Task prompt:
Count the lines in the items below that contain the string "kern". Matches must have the same case, and your answer should be only the number.

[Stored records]
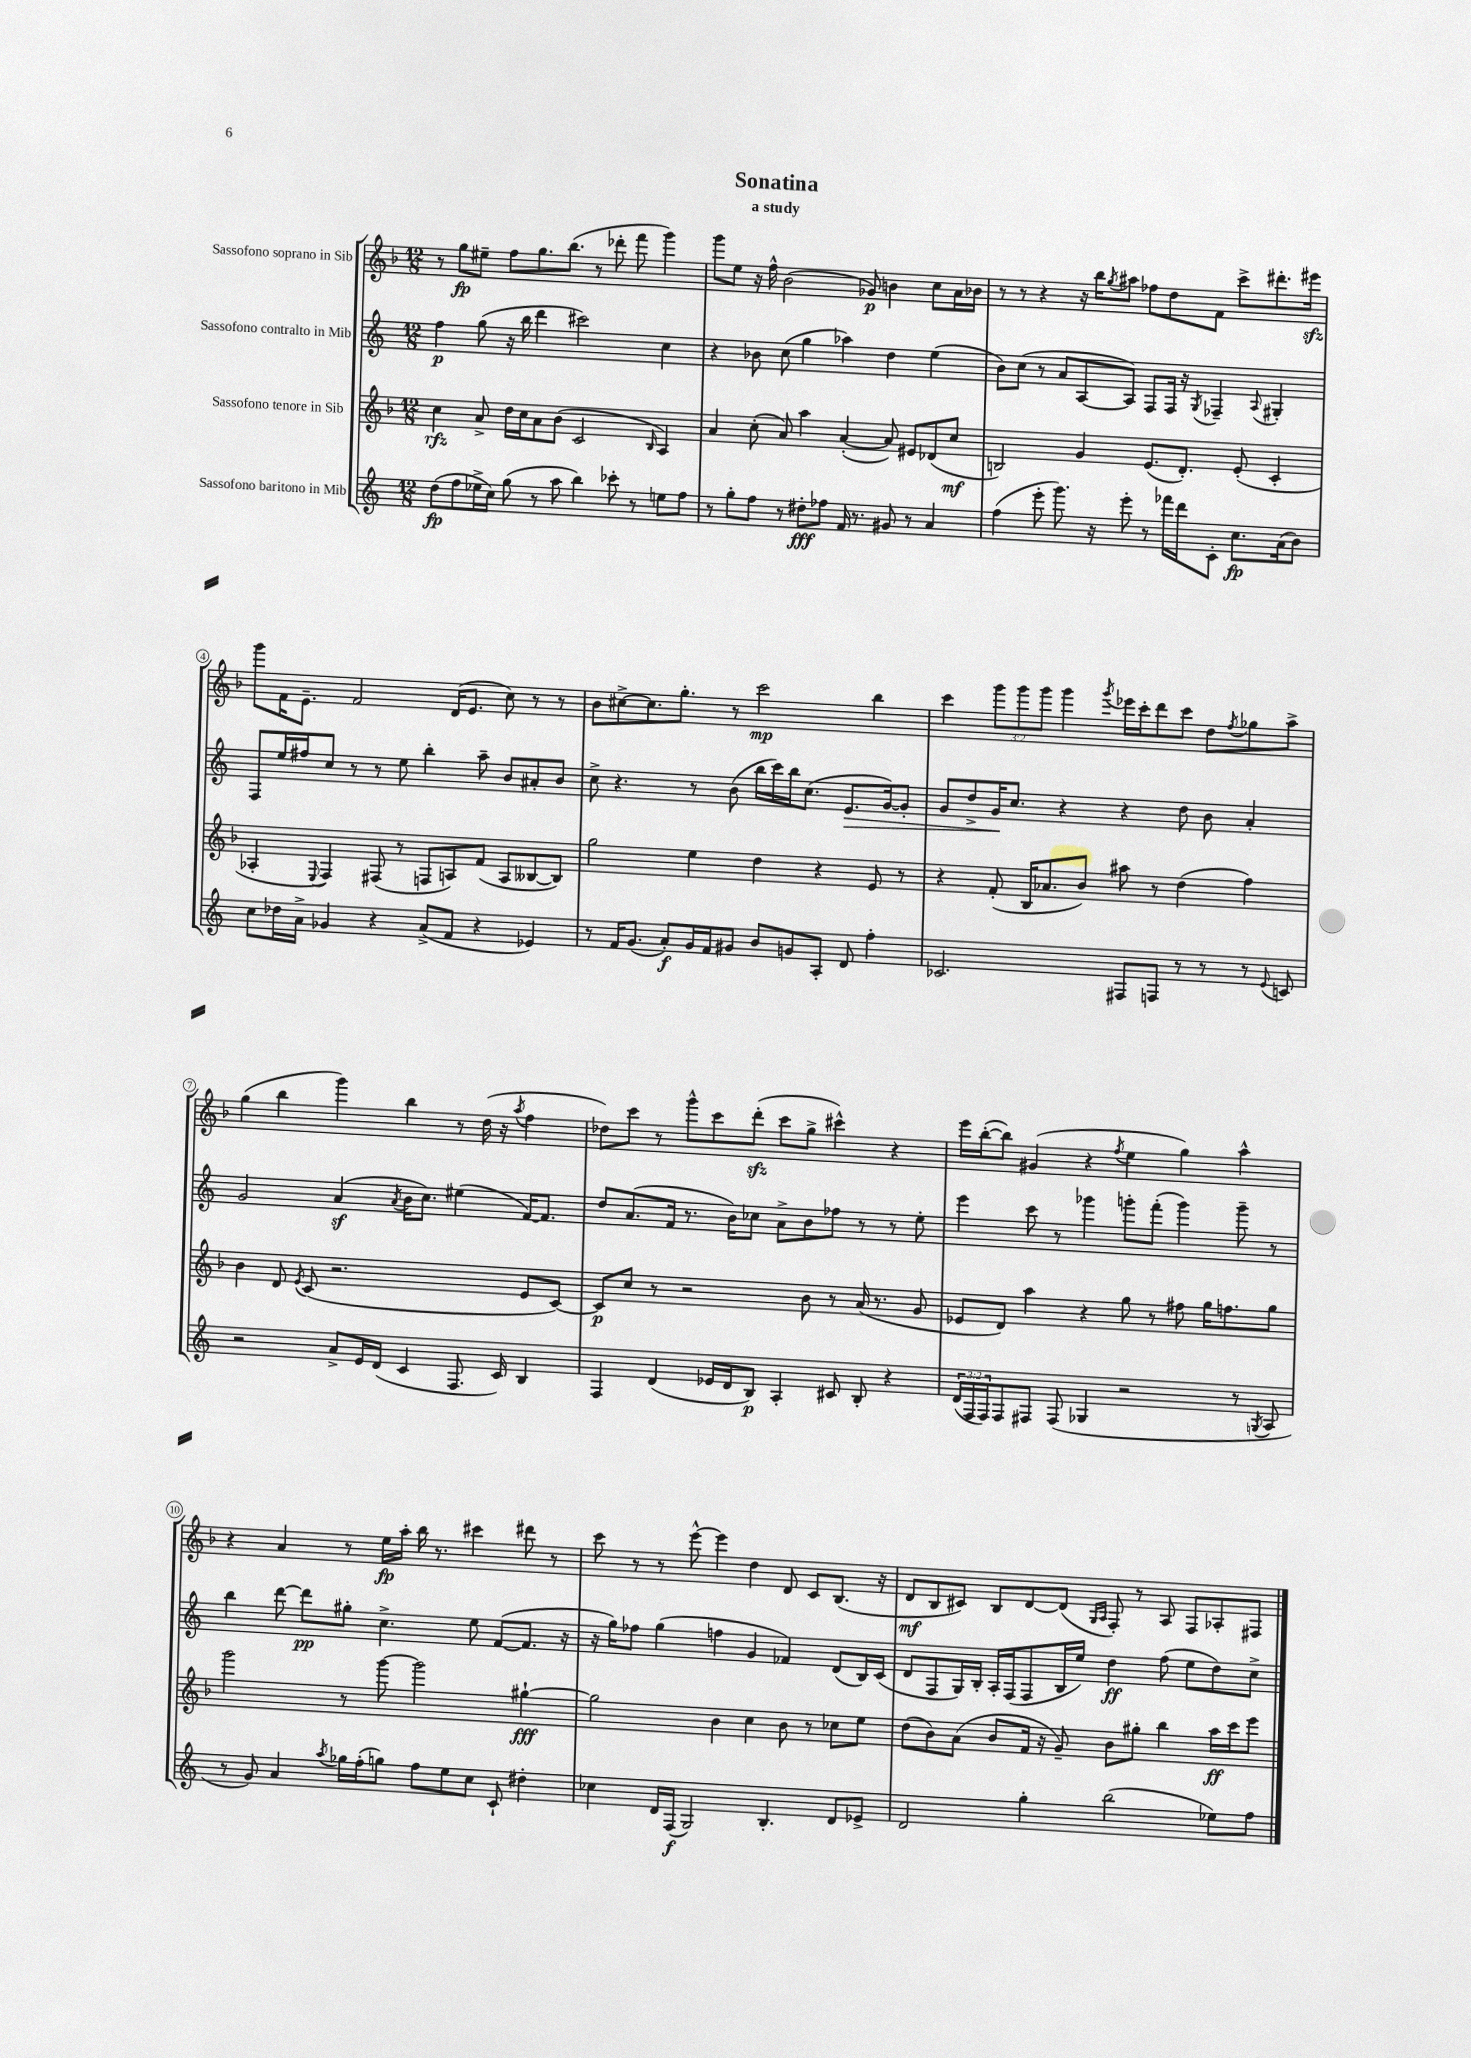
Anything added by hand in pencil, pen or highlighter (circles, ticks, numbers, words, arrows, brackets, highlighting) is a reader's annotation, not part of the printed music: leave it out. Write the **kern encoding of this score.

**kern	**kern	**kern	**kern
*staff4	*staff3	*staff2	*staff1
*clefG2	*clefG2	*clefG2	*clefG2
*k[]	*k[b-]	*k[]	*k[b-]
*M12/8	*M12/8	*M12/8	*M12/8
(8dd\L	4cc\	4ff\	8r
8ff\	.	.	8gg\L
16ee-^\L	8a^/	(8gg\	8ee#~\J
16cc\JJ)	.	.	.
(8gg\	16dd\LL	16r	8ff\L
.	16cc\J	16bb\	.
8r	8a\	4ddd\	8.gg\
8aa\	(8b-\J	.	.
.	.	.	(8.bb-\J
4bb\)	2c/	2ccc#\)	.
.	.	.	8r
8ccc-'\	.	.	8ddd-'\
8r	.	.	8fff\
.	16qqB-/	.	.
8ee\L	4A/)	4cc\	4ggg\)
8ff\J	.	.	.
=	=	=	=
8r	4a/	4r	8ggg\L
8gg'\L	.	.	8ee\J
8ff\J	(8cc'\	8b-\	16r
.	.	.	16ff^^\
8r	8a/)	(8cc\	(2b-\
8dd#'\L	4aa\	4gg\	.
8ff-\J	.	.	.
16f/	([4a'/	4aa-\)	.
8.r	.	.	.
.	.	.	8g-/)
8g#/	8a/])	4dd\	4b\
8r	8e#/L	.	.
4a/	(8d-/	(4ee\	8cc\L
.	8cc/J	.	16a\L
.	.	.	16b-\JJ
=	=	=	=
(4ff\	2B/)	8b\L)	8r
.	.	(8cc\J	8r
8eee'\	.	8r	4r
8.ggg\)	.	8a/L	.
.	4g/	[8A/	16r
16r	.	.	16bb-\LK
.	.	.	8qgg/
8eee'\	.	8A/]J)	8aa#\J
8r	(8.e/L	8F/L	8ff-\L
16fff-\LL	.	16F/Jk	8dd\
16ddd\J	8.d'/J)	16r	.
.	.	8qG/	.
8c'\J	.	4F-~/	8f\J
8.cc\L	(8e'/	.	8ccc^\L
.	.	8qqA/	.
.	4c'/	4G#'/	8.ddd#'\
(16a\k	.	.	.
8b\J)	.	.	.
.	.	.	16eee#\Jk
=	=	=	=
8cc\L	4A-'/	8F/L	8ggg\L
16dd-\L	.	16ee/L	16f\K
16a^\JJ	.	16ff#/J	8.e~\J
.	8qqE/	.	.
4g-/	4F/)	8cc/J	.
.	.	8r	2f/
4r	(8F#/	8r	.
.	8r	8ee\	.
(8a^/L	8F/L	4bb'\	.
8f/J	8A/)	.	(16d/LK
.	.	.	8.e/J
4r	(8f/J	8aa~\	.
.	8A/L	8b/L	8cc\)
4e-/)	[8B--/	8a#'/	8r
.	8B--/]J)	8b/J	8r
=	=	=	=
8r	2gg\	8cc^\	8b-\L
16f/LK	.	4.r	[8cc#^\
(8.g/J	.	.	.
.	.	.	8.cc#\]
8a'/L)	.	.	.
.	.	.	8.gg'\J
16g/L	4ee\	8r	.
16f/J	.	.	.
8g#/J	.	(8b\	8r
8b/L	4dd\	16bb\LL	2ccc\
.	.	16ccc\)	.
8g/	.	16bb\J	.
.	.	(8.cc\J	.
8A'/J	4r	.	.
8d/	.	8.e/L	.
4ff'\	8e/	.	4bb-\
.	.	[16g/k)	.
.	8r	8g'/]J	.
=	=	=	=
2.c-/	4r	8g/L	4ccc\
.	.	8dd^/	.
.	(8f'/	16g/K	12ggg\L
.	.	8.cc/J	.
.	.	.	12ggg\
.	16B-/LK	.	.
.	.	.	12ggg\J
.	8.a-/	.	.
.	.	4r	4ggg\
.	8b-/J)	.	.
.	.	.	8qggg/
8F#/L	8aa#\	4r	16eee-\LL
.	.	.	16ccc'\J
8F/J	8r	.	8ddd\
8r	(4dd\	8dd\	8ccc\J
8r	.	8b\	8dd\L
.	.	.	8qff/
8r	4ff\)	4a'/	8gg-\
8qqe/	.	.	.
8c/	.	.	8aa^\J
=	=	=	=
2r	4b-\	2g/	(4gg\
.	8d/	.	4bb-\
.	8qe/	.	.
.	(8c/	.	.
8a^/L	2.r	(4a/	4ggg\)
16e/L	.	.	.
(16d/JJ	.	.	.
.	.	8qa/	.
4c/	.	16b\LK	4bb-\
.	.	8.cc\J)	.
8.F/	.	(4ee#\	8r
.	.	.	(16dd\
16c/)	.	.	16r
.	.	.	8qaa/
4B/	8e/L	[16f/LK)	4ff\
.	.	8.f/]J	.
.	[8c/J)	.	.
=	=	=	=
4F/	8c/]L	8dd/L	8dd-\L)
.	8cc/J	(8.a/	8ccc\J
(4d/	8r	.	8r
.	.	16f/Jk	.
.	2r	8.r	8ggg^^\L
16e-/LL	.	.	8ccc\
16d/J	.	16b\LK)	.
8B/J)	.	8cc-\J	(8ddd'\J
4A'/	.	8a^\L	8ccc\L
.	8b-\	8b\	8gg^\J
8c#/	8r	8ff-\J	4ccc#^^\)
8B'/	(16a/	8r	.
.	8.r	.	.
4r	.	8r	4r
.	8g/	8ee'\	.
=	=	=	=
(24d/LL	8e-/L	4eee\	16eee\LL
24F/	.	.	.
.	.	.	([16bb-'\J
24F/J)	.	.	.
8F/	8d/J)	.	8bb-\]J)
8F#/J	4aa\	8ccc\	(4g#/
(8F#/	.	8r	.
4G-/	4r	4ggg-\	4r
.	.	.	8qff/
2r	8gg\	8ggg'\L	4ee\
.	8r	(8fff'\J	.
.	8ff#\	4ggg\)	4gg\)
.	16gg\LK	.	.
.	8.ff\	.	.
8r	.	8ggg~\	4aa^^\
8qG/	.	.	.
8A/	8gg\J	8r	.
=	=	=	=
8r	2ggg\	4bb\	4r
8g/)	.	.	.
4a/	.	[8ddd\	4a/
.	.	8ddd\]L	.
8qaa/	.	.	.
16gg-\LL	8r	8gg#'\J	8r
(16ff'\J	.	.	.
8gg\J)	[8ggg\	4.cc^\	16ee\LL
.	.	.	16aa'\JJ
8ff\L	2ggg\]	.	16bb-\
.	.	.	8.r
8ee\	.	.	.
8cc\J	.	8ee\	4ccc#\
8c`/	.	([8f/L	.
4dd#'\	[4gg#`\	8.f/]J	8ddd#\
.	.	.	8r
.	.	16r	.
=	=	=	=
4cc-\	2gg#\]	16r	8ccc\
.	.	16gg\LK)	.
.	.	8ff-\J	8r
16d/LL	.	(4gg\	8r
(16F/JJ	.	.	.
2G/)	.	.	[8eee^^\
.	4b-\	4ff\	4eee\]
.	4cc\	4g/	4dd\
4.B'/	.	.	.
.	8b-\	4f-/)	8d/
.	8r	.	8c/L
8d/L	8cc-\L	(8d/L	(8.B-/J
8e-^/J	8ee\J	16B/L)	.
.	.	(16c/JJ	16r
=	=	=	=
2d/	(8dd\L	8d/L	8d/L
.	8b-\)	8F/	8B-/
.	(8a\J	16G/L)	8c#/J)
.	.	16B'/JJ	.
.	8b-/L	16A'/LL	8B-/L
.	.	(16F/J	.
4gg'\	16f/Jk	8F/	[8d/
.	16r	.	.
.	8g~/)	16B/L	(8d/]J
.	.	16ee/JJ)	.
.	.	.	16qqG/LL
.	.	.	16qqA/JJ
(2bb\	8b-\L	4dd\	8F'/)
.	8gg#'\J	.	8r
.	4bb-\	(8ff\	8A/
.	.	8ee\L	8F/L
8ee-\L)	16aa\LL	8dd\)	8A-'/
.	16ccc\J	.	.
8ff\J	8eee\J	8cc^\J	8F#/J
==	==	==	==
*-	*-	*-	*-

Exercise result:
2